(Data extract):
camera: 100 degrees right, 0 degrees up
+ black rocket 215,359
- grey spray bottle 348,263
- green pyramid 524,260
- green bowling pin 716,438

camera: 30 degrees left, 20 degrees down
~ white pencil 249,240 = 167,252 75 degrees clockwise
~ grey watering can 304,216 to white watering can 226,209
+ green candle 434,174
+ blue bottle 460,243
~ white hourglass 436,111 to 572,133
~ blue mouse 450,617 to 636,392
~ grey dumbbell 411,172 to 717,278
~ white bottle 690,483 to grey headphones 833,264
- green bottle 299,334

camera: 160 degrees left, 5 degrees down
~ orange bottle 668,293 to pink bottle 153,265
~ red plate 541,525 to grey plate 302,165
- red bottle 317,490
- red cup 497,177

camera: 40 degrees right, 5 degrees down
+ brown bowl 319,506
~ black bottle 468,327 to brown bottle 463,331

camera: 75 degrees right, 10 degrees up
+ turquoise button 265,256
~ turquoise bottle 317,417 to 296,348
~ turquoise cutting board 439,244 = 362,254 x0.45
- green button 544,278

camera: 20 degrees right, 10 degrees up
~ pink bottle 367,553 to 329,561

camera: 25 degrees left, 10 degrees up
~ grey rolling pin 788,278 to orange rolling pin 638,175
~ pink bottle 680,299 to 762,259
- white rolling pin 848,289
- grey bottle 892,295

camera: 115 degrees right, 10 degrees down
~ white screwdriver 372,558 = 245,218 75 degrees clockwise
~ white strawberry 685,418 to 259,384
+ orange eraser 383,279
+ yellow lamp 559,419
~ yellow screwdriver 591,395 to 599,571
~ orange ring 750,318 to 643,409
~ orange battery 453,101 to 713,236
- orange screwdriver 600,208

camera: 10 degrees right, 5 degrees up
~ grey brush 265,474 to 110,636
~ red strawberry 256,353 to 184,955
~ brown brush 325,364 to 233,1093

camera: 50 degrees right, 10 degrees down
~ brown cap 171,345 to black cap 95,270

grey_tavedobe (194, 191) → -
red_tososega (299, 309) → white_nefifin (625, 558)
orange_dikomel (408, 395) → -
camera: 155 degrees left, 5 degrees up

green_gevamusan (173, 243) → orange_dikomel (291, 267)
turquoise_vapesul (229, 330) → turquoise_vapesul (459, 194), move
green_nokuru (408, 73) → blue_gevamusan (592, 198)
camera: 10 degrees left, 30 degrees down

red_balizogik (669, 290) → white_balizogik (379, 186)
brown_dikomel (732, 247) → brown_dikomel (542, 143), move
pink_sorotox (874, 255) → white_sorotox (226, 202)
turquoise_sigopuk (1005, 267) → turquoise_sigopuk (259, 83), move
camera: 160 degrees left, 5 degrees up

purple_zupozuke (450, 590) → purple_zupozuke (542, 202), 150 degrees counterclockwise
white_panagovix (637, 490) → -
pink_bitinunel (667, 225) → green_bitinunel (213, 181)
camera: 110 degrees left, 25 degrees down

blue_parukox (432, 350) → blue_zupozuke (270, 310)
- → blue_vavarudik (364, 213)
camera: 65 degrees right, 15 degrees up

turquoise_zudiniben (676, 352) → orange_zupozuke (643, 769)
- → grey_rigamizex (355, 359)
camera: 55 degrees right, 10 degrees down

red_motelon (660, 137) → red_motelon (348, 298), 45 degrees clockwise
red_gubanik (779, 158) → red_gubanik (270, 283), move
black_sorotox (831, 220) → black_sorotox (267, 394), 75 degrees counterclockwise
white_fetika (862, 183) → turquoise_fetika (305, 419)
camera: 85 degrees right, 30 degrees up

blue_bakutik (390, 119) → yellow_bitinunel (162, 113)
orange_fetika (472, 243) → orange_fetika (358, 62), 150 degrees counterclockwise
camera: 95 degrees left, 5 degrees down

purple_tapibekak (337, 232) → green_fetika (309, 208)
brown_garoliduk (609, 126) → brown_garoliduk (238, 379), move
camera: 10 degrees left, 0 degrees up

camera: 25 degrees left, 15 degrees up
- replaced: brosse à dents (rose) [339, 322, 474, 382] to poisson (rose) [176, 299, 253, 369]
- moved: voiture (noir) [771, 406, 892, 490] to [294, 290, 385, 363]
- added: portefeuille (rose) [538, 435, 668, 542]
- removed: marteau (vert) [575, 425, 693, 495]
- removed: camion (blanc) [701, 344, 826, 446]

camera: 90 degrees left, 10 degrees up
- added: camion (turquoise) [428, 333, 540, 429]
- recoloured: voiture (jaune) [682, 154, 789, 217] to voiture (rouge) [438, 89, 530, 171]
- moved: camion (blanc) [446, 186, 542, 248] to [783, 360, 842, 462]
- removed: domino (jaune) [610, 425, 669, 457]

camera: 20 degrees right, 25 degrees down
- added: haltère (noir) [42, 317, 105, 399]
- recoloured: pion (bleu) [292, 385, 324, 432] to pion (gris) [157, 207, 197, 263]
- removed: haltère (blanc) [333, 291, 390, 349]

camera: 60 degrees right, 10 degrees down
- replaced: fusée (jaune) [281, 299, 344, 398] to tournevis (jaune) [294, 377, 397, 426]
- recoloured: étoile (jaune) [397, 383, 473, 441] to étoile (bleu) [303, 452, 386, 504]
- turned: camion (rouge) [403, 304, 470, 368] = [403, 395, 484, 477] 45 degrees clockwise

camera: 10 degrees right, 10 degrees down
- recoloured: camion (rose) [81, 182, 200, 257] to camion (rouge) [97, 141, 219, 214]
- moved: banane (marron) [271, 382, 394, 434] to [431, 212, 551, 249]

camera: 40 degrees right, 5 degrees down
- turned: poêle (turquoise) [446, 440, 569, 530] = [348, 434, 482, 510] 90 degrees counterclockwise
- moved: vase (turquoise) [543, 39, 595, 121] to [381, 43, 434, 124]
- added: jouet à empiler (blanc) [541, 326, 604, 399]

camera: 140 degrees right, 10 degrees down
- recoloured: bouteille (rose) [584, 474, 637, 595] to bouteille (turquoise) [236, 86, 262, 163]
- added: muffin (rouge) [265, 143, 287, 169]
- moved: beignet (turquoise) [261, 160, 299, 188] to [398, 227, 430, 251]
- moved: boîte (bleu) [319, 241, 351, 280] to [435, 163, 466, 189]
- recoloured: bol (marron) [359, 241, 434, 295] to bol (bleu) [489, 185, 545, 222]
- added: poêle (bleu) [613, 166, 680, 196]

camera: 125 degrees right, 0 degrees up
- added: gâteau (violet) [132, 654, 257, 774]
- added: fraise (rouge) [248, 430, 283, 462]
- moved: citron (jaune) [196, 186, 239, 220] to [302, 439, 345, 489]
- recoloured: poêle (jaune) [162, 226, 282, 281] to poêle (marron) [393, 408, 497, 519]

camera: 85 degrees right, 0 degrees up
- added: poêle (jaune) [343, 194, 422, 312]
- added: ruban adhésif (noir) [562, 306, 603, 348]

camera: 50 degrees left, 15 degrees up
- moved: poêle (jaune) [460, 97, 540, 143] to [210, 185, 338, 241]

(What is being asked): Beginning with the first line of the listing above, please write out every line exactly until you reach the line that contains "- green pyramid 524,260", and include that one too.

(Result for this exercise):
camera: 100 degrees right, 0 degrees up
+ black rocket 215,359
- grey spray bottle 348,263
- green pyramid 524,260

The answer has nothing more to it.